▶ **What the task requires**: Copy each line below exactly and leave the pictures out.

▶ **Records provided**:
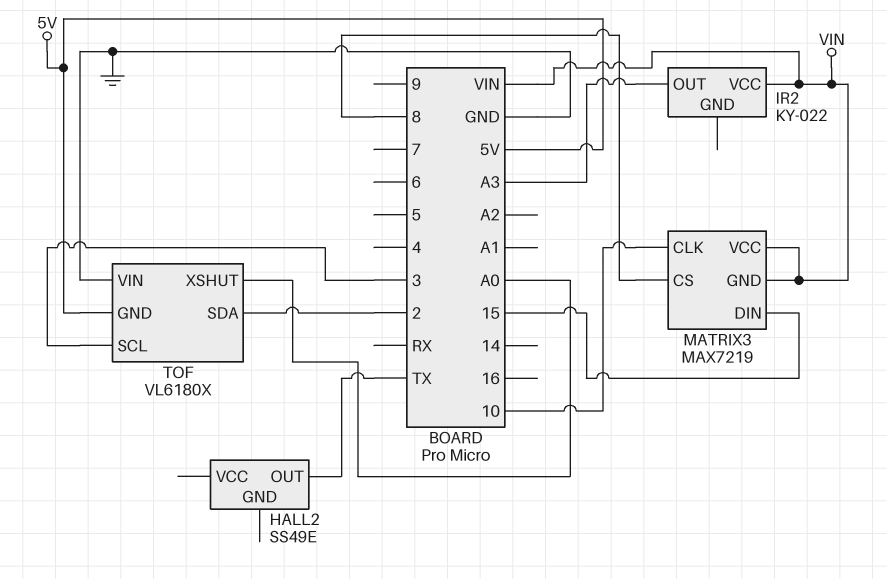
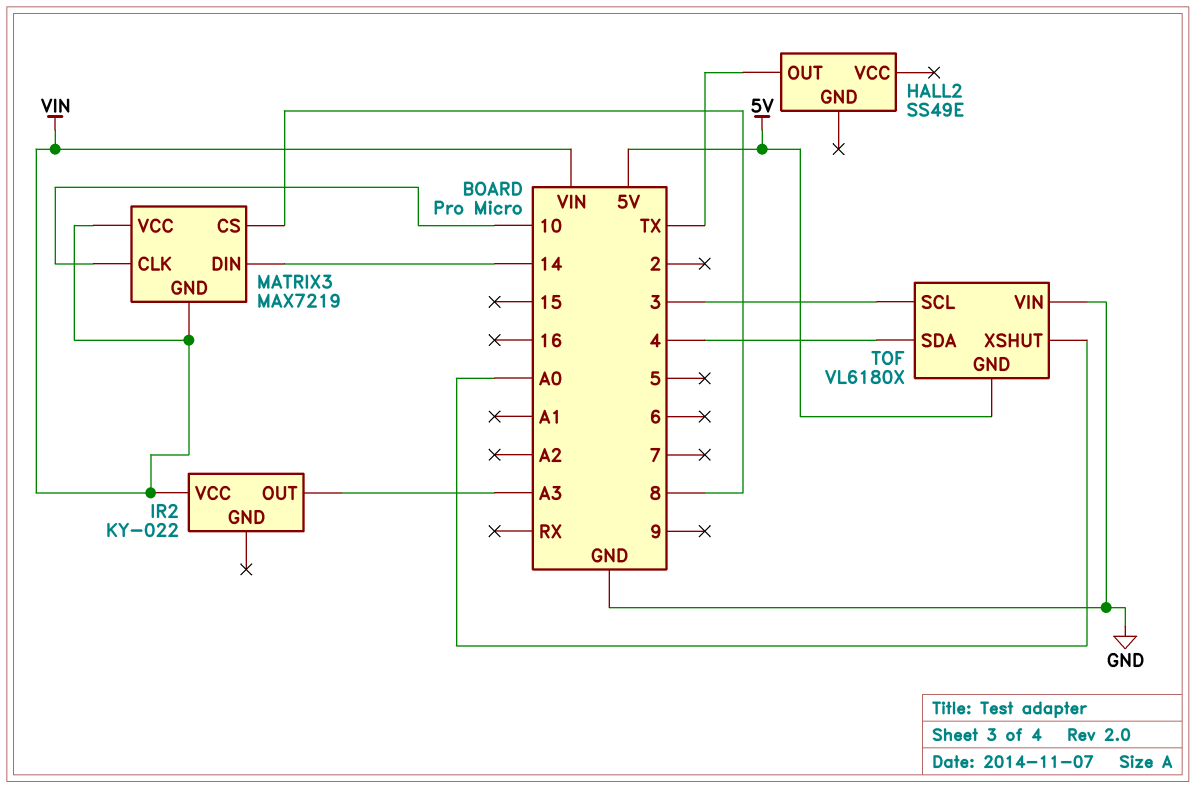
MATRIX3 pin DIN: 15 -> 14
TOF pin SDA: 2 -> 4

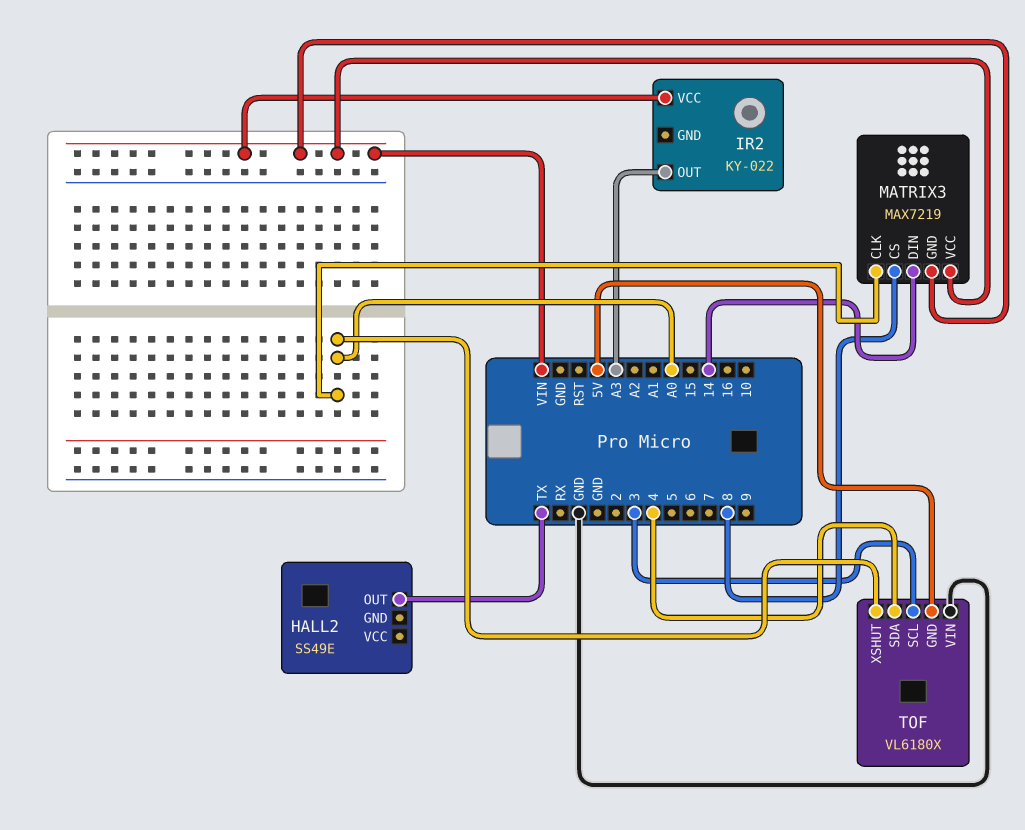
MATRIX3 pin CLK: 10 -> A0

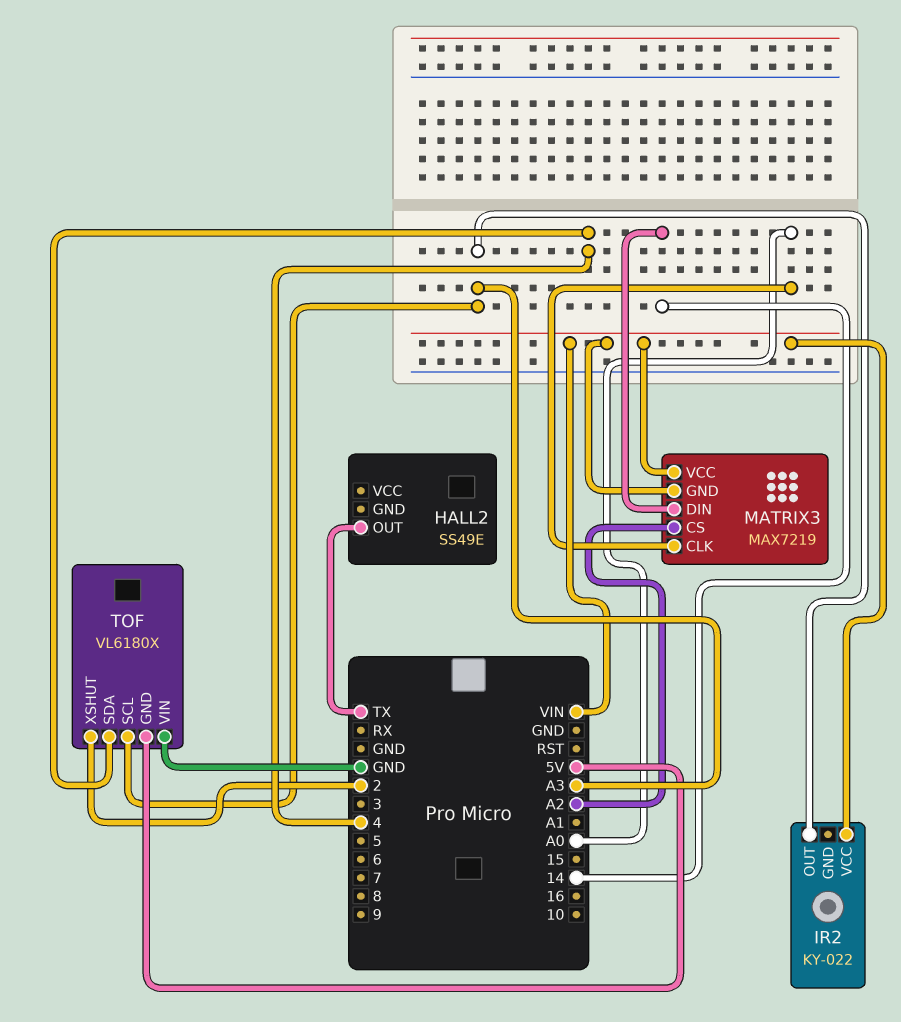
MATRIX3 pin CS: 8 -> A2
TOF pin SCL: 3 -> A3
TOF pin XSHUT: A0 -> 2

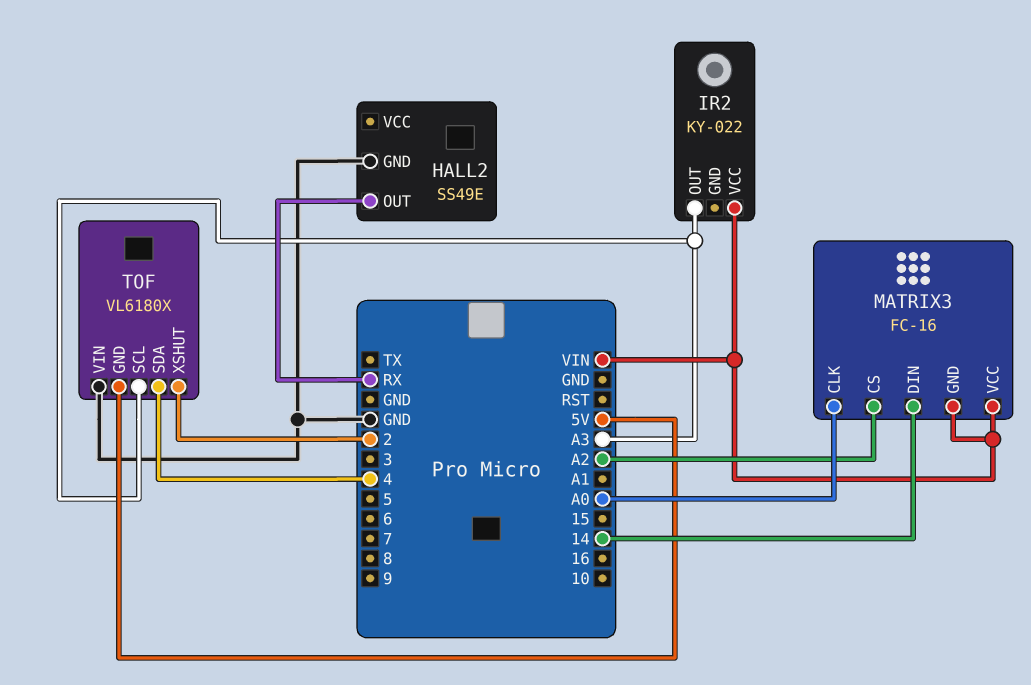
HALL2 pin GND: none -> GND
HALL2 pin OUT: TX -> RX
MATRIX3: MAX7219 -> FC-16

▶ **Output for this exercise**:
MATRIX3 pin DIN: 15 -> 14
TOF pin SDA: 2 -> 4

MATRIX3 pin CLK: 10 -> A0

MATRIX3 pin CS: 8 -> A2
TOF pin SCL: 3 -> A3
TOF pin XSHUT: A0 -> 2

HALL2 pin GND: none -> GND
HALL2 pin OUT: TX -> RX
MATRIX3: MAX7219 -> FC-16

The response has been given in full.